- _ACTION ITEM_
Leave the pictures out and return every line below exactly.

Object correspondence data
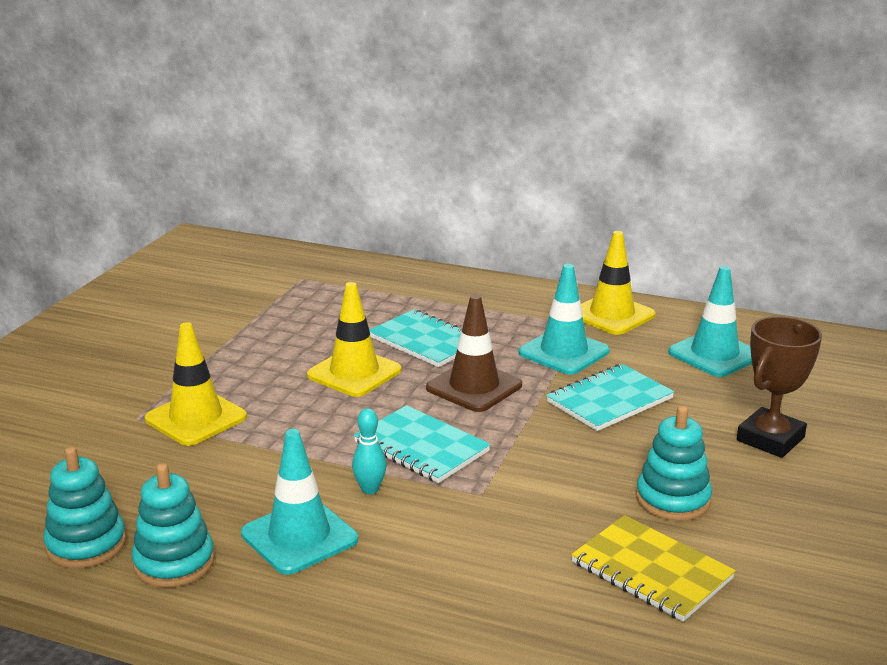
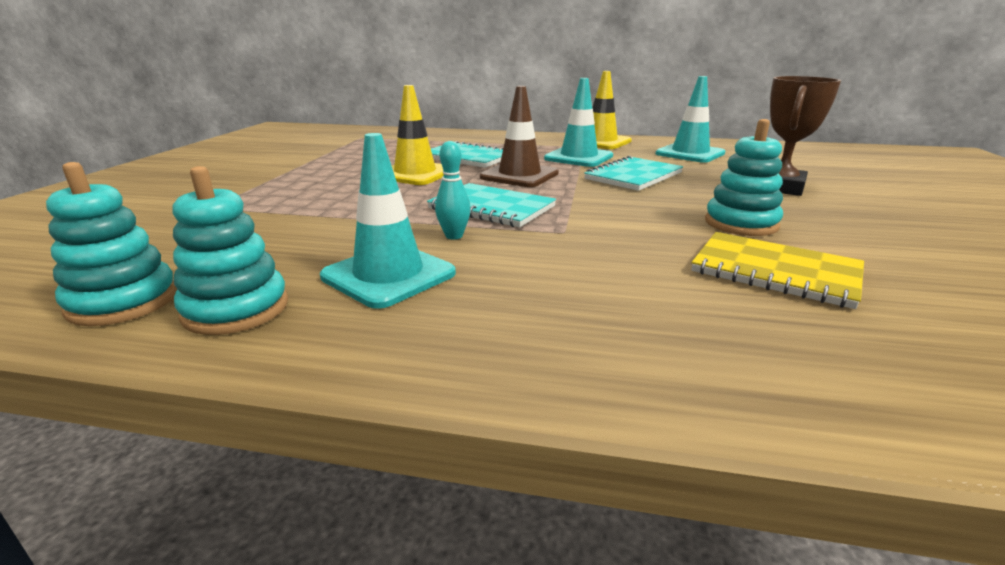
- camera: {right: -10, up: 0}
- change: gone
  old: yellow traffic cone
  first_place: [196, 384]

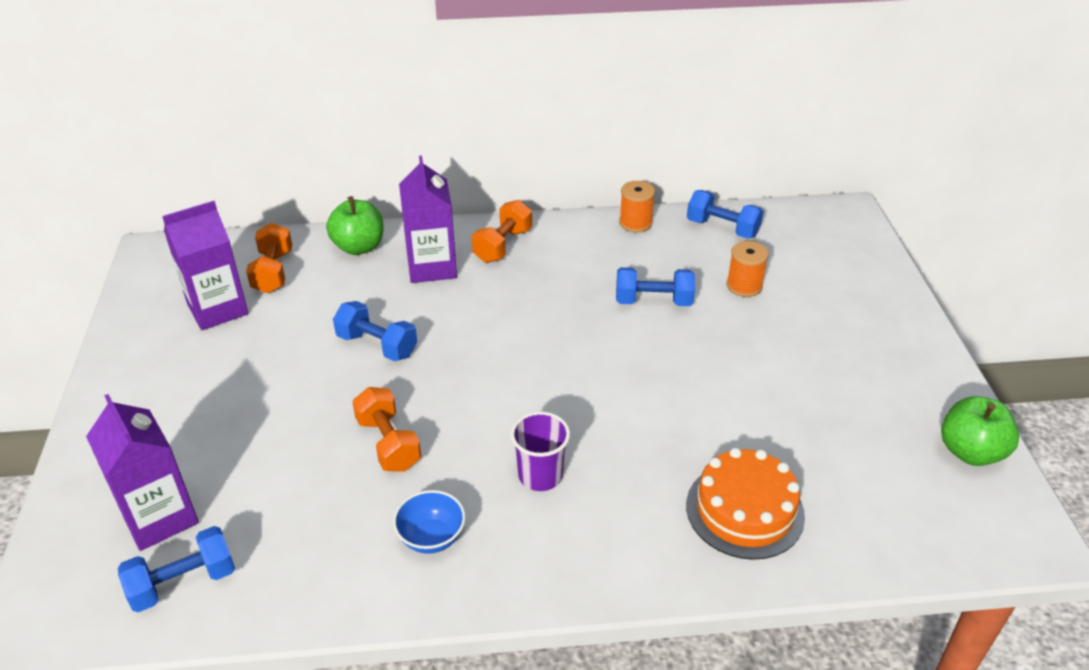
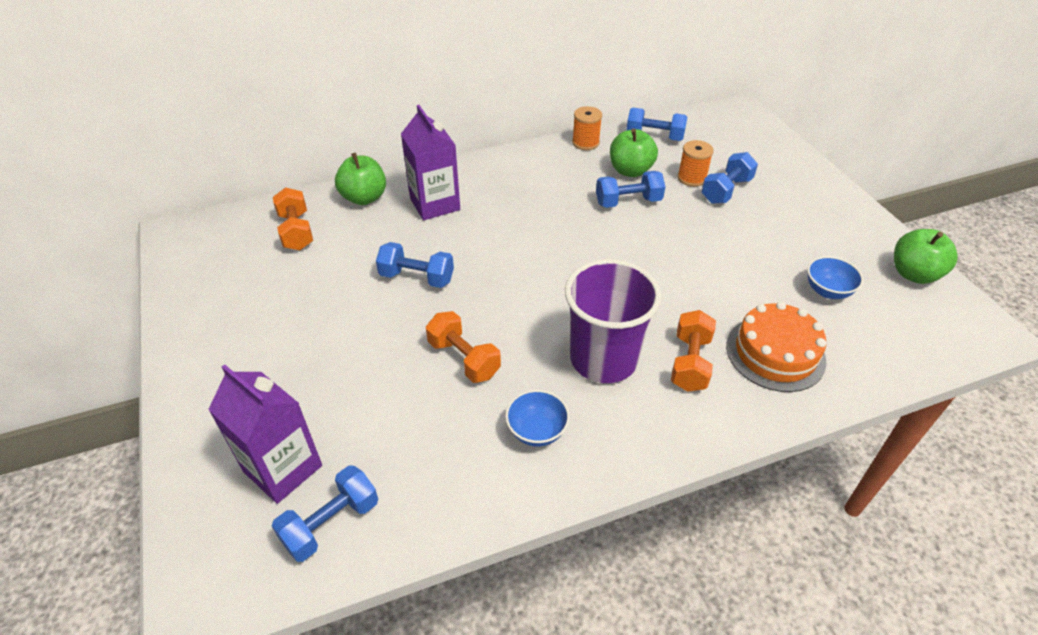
- camera: {right: -15, up: 5}
- change: shifted
  old: orange dumbbell
  first_place: [501, 231]
  second_place: [693, 351]
- change: gone
  old: purple carton
  first_place: [205, 265]
- change: scaled
  old: purple cup
  first_place: [540, 451]
  second_place: [613, 321]
  factor: 1.77
- change: new
  new: green apple
  second_place: [634, 152]
- change: new
  new: blue dumbbell
  second_place: [729, 178]
- change: new
  new: blue bowl
  second_place: [835, 277]

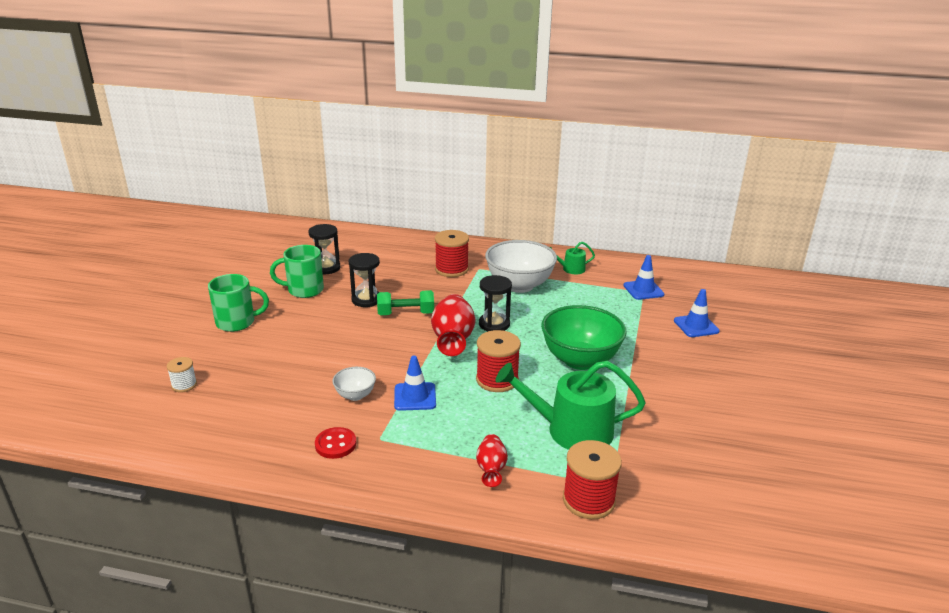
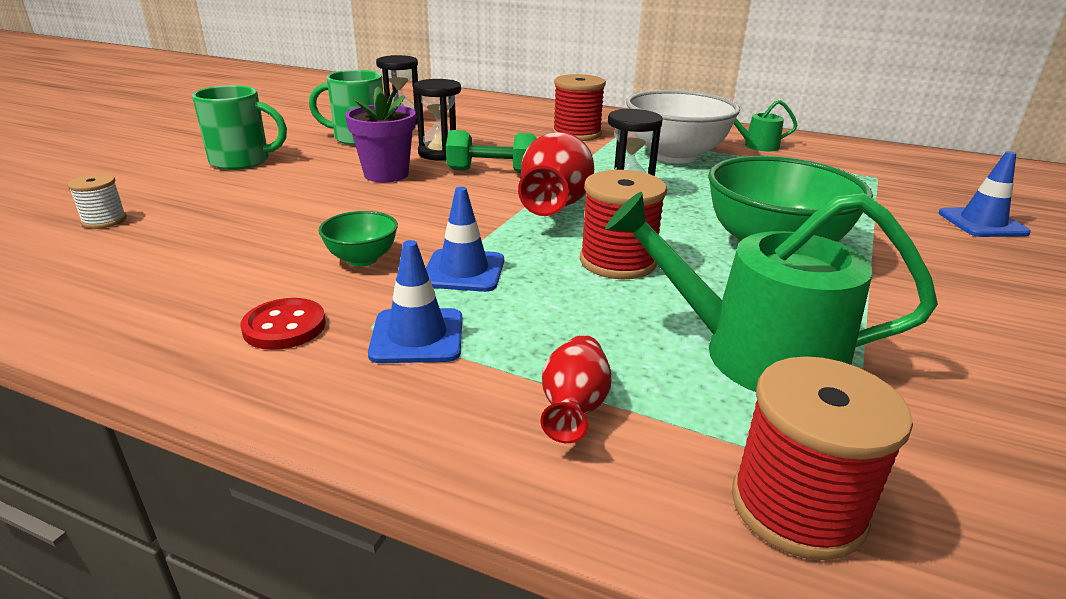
- camera: {right: 10, up: 0}
- change: shifted
  old: blue traffic cone
  first_place: [644, 277]
  second_place: [415, 301]
- change: repainted
  old: white bowl
  new: green bowl
  first_place: [354, 384]
  second_place: [358, 238]
- change: new
  new: purple flower pot
  second_place: [380, 134]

- _EXERCISE RESULT_
- camera: {right: -10, up: 0}
- change: gone
  old: yellow traffic cone
  first_place: [196, 384]

- camera: {right: -15, up: 5}
- change: shifted
  old: orange dumbbell
  first_place: [501, 231]
  second_place: [693, 351]
- change: gone
  old: purple carton
  first_place: [205, 265]
- change: scaled
  old: purple cup
  first_place: [540, 451]
  second_place: [613, 321]
  factor: 1.77
- change: new
  new: green apple
  second_place: [634, 152]
- change: new
  new: blue dumbbell
  second_place: [729, 178]
- change: new
  new: blue bowl
  second_place: [835, 277]

- camera: {right: 10, up: 0}
- change: shifted
  old: blue traffic cone
  first_place: [644, 277]
  second_place: [415, 301]
- change: repainted
  old: white bowl
  new: green bowl
  first_place: [354, 384]
  second_place: [358, 238]
- change: new
  new: purple flower pot
  second_place: [380, 134]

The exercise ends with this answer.